Aim of the exercise »
Print all of the data exactly, but drop the pictures.

Collected data entries:
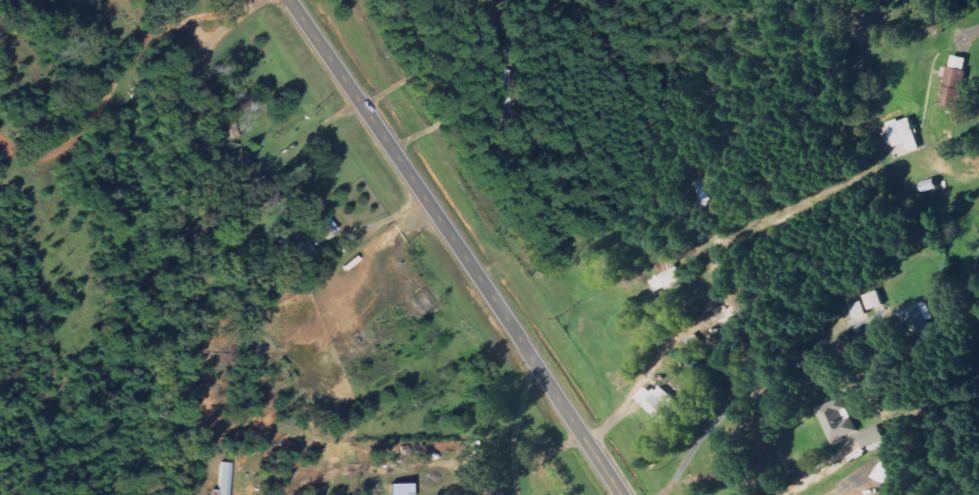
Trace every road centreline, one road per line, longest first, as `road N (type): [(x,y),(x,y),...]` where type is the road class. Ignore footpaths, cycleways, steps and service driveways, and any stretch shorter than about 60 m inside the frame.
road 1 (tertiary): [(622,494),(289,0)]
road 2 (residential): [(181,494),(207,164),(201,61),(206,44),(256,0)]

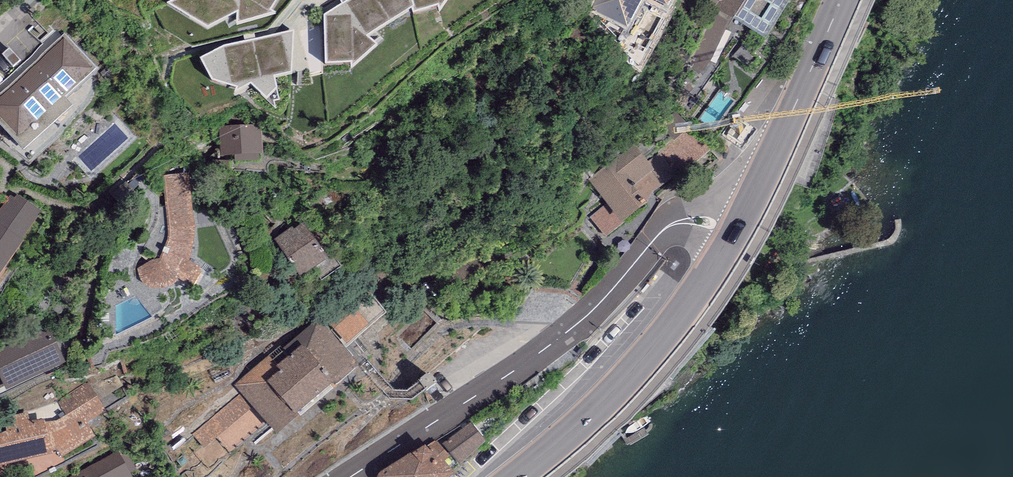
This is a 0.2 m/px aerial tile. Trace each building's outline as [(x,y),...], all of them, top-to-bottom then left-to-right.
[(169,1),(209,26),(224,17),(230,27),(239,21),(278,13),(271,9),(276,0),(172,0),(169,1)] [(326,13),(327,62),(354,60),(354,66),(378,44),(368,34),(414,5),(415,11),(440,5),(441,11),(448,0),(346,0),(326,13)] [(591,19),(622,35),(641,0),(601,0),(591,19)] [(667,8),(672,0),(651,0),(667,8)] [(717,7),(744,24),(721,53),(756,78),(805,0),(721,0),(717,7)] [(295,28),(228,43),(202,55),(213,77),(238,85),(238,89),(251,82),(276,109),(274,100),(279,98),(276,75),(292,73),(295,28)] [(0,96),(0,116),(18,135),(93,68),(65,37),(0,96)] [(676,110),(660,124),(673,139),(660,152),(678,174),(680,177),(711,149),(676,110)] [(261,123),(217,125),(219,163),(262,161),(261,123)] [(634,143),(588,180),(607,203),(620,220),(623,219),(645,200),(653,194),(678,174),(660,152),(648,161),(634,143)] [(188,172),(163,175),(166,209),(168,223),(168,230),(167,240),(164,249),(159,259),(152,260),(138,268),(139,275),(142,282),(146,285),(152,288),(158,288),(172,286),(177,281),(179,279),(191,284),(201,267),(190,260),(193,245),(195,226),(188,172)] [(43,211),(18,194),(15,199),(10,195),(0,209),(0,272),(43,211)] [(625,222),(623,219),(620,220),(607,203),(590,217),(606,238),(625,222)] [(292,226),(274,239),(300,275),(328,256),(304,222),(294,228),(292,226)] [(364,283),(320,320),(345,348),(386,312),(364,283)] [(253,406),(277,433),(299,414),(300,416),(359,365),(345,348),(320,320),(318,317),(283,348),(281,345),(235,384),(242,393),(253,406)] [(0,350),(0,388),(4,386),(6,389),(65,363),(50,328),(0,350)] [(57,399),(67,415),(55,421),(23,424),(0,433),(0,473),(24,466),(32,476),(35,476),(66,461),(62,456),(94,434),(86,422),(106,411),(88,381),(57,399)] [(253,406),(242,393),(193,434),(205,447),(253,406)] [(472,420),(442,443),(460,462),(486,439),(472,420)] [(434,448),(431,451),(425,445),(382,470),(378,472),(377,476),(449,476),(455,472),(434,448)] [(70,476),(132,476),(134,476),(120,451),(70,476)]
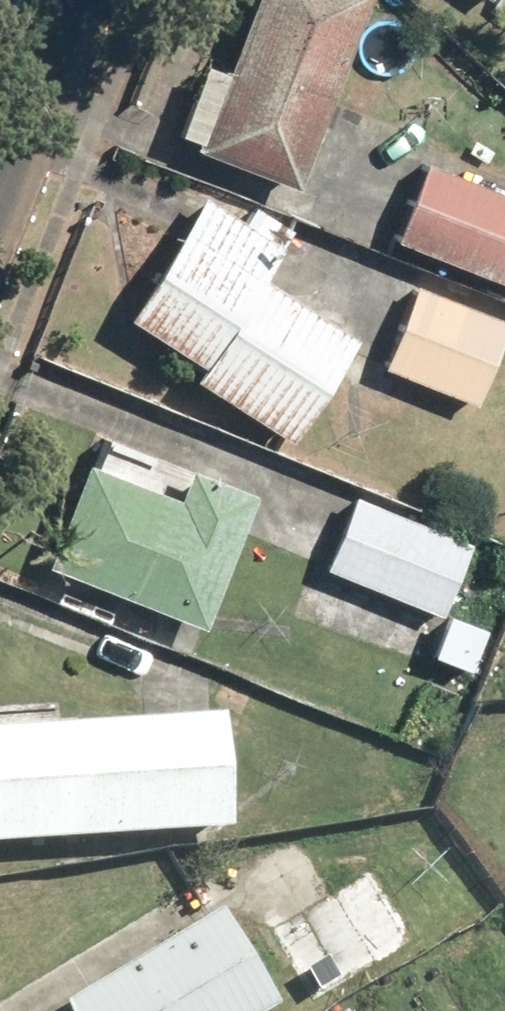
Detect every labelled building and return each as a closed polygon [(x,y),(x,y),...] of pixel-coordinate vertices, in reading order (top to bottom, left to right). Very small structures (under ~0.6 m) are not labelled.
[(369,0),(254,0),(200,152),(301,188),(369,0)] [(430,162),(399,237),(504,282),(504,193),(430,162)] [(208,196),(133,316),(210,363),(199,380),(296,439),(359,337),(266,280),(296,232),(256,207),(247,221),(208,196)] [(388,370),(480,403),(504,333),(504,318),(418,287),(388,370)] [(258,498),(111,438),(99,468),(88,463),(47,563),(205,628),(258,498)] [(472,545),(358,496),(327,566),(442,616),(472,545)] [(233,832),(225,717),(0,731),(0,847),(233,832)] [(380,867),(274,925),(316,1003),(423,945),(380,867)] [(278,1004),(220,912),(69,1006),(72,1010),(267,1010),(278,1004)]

Finished task »
Trace every road centreline, one road per line, longest first, as `road N (type): [(x,y),(x,y),...]` where type is the road class. Ignore footpaths, cycleways, steps and service driveways, and any stretch shorter than about 60 m inside the frame.
road 1 (tertiary): [(622,494),(289,0)]
road 2 (residential): [(181,494),(207,164),(201,61),(206,44),(256,0)]

This is a 0.2 m/px aerial tile. Trace each building's outline as [(x,y),...], all of them, top-to-bottom then left-to-right.
[(169,1),(209,26),(224,17),(230,27),(239,21),(278,13),(271,9),(276,0),(172,0),(169,1)] [(326,13),(327,62),(354,60),(354,66),(378,44),(368,34),(414,5),(415,11),(440,5),(441,11),(448,0),(346,0),(326,13)] [(591,19),(622,35),(641,0),(601,0),(591,19)] [(667,8),(672,0),(651,0),(667,8)] [(717,7),(744,24),(721,53),(756,78),(805,0),(721,0),(717,7)] [(295,28),(228,43),(202,55),(213,77),(238,85),(238,89),(251,82),(276,109),(274,100),(279,98),(276,75),(292,73),(295,28)] [(0,96),(0,116),(18,135),(93,68),(65,37),(0,96)] [(676,110),(660,124),(673,139),(660,152),(678,174),(680,177),(711,149),(676,110)] [(261,123),(217,125),(219,163),(262,161),(261,123)] [(634,143),(588,180),(607,203),(620,220),(623,219),(645,200),(653,194),(678,174),(660,152),(648,161),(634,143)] [(188,172),(163,175),(166,209),(168,223),(168,230),(167,240),(164,249),(159,259),(152,260),(138,268),(139,275),(142,282),(146,285),(152,288),(158,288),(172,286),(177,281),(179,279),(191,284),(201,267),(190,260),(193,245),(195,226),(188,172)] [(43,211),(18,194),(15,199),(10,195),(0,209),(0,272),(43,211)] [(625,222),(623,219),(620,220),(607,203),(590,217),(606,238),(625,222)] [(292,226),(274,239),(300,275),(328,256),(304,222),(294,228),(292,226)] [(364,283),(320,320),(345,348),(386,312),(364,283)] [(253,406),(277,433),(299,414),(300,416),(359,365),(345,348),(320,320),(318,317),(283,348),(281,345),(235,384),(242,393),(253,406)] [(0,350),(0,388),(4,386),(6,389),(65,363),(50,328),(0,350)] [(57,399),(67,415),(55,421),(23,424),(0,433),(0,473),(24,466),(32,476),(35,476),(66,461),(62,456),(94,434),(86,422),(106,411),(88,381),(57,399)] [(253,406),(242,393),(193,434),(205,447),(253,406)] [(472,420),(442,443),(460,462),(486,439),(472,420)] [(434,448),(431,451),(425,445),(382,470),(378,472),(377,476),(449,476),(455,472),(434,448)] [(70,476),(132,476),(134,476),(120,451),(70,476)]
Detect every labelled building and return each as a closed polygon [(x,y),(x,y),...] of pixel-coordinate vertices, in reading order (top to bottom, left to right). Very small structures (under ~0.6 m) are not labelled.
[(369,0),(254,0),(200,152),(301,188),(369,0)] [(430,162),(399,237),(504,282),(504,193),(430,162)] [(208,196),(133,316),(210,363),(199,380),(296,439),(359,337),(266,280),(296,232),(256,207),(247,221),(208,196)] [(388,370),(480,403),(504,333),(504,318),(418,287),(388,370)] [(258,498),(111,438),(99,468),(88,463),(47,563),(205,628),(258,498)] [(472,545),(358,496),(327,566),(442,616),(472,545)] [(233,832),(225,717),(0,731),(0,847),(233,832)] [(380,867),(274,925),(316,1003),(423,945),(380,867)] [(278,1004),(220,912),(69,1006),(72,1010),(267,1010),(278,1004)]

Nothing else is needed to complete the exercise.